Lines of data
Start

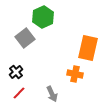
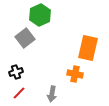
green hexagon: moved 3 px left, 2 px up
black cross: rotated 24 degrees clockwise
gray arrow: rotated 35 degrees clockwise
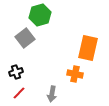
green hexagon: rotated 10 degrees clockwise
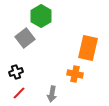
green hexagon: moved 1 px right, 1 px down; rotated 15 degrees counterclockwise
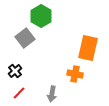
black cross: moved 1 px left, 1 px up; rotated 24 degrees counterclockwise
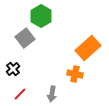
orange rectangle: rotated 35 degrees clockwise
black cross: moved 2 px left, 2 px up
red line: moved 1 px right, 1 px down
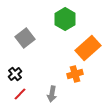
green hexagon: moved 24 px right, 3 px down
black cross: moved 2 px right, 5 px down
orange cross: rotated 28 degrees counterclockwise
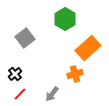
gray arrow: rotated 28 degrees clockwise
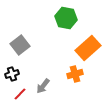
green hexagon: moved 1 px right, 1 px up; rotated 20 degrees counterclockwise
gray square: moved 5 px left, 7 px down
black cross: moved 3 px left; rotated 24 degrees clockwise
gray arrow: moved 9 px left, 8 px up
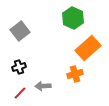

End

Retype all of the lines above word for word, leaving the pictures out of your answer.

green hexagon: moved 3 px left, 2 px up
black cross: rotated 24 degrees clockwise
gray arrow: rotated 35 degrees clockwise
green hexagon: rotated 10 degrees clockwise
green hexagon: moved 1 px right, 1 px down; rotated 15 degrees counterclockwise
black cross: moved 1 px left, 1 px up; rotated 24 degrees counterclockwise
orange rectangle: rotated 35 degrees clockwise
black cross: moved 2 px left, 2 px up
red line: moved 1 px right, 1 px down
green hexagon: moved 24 px right, 3 px down
black cross: moved 2 px right, 5 px down
orange cross: rotated 28 degrees counterclockwise
gray arrow: rotated 28 degrees clockwise
green hexagon: moved 1 px right, 1 px up; rotated 20 degrees counterclockwise
gray square: moved 5 px left, 7 px down
black cross: moved 3 px left; rotated 24 degrees clockwise
gray arrow: moved 9 px left, 8 px up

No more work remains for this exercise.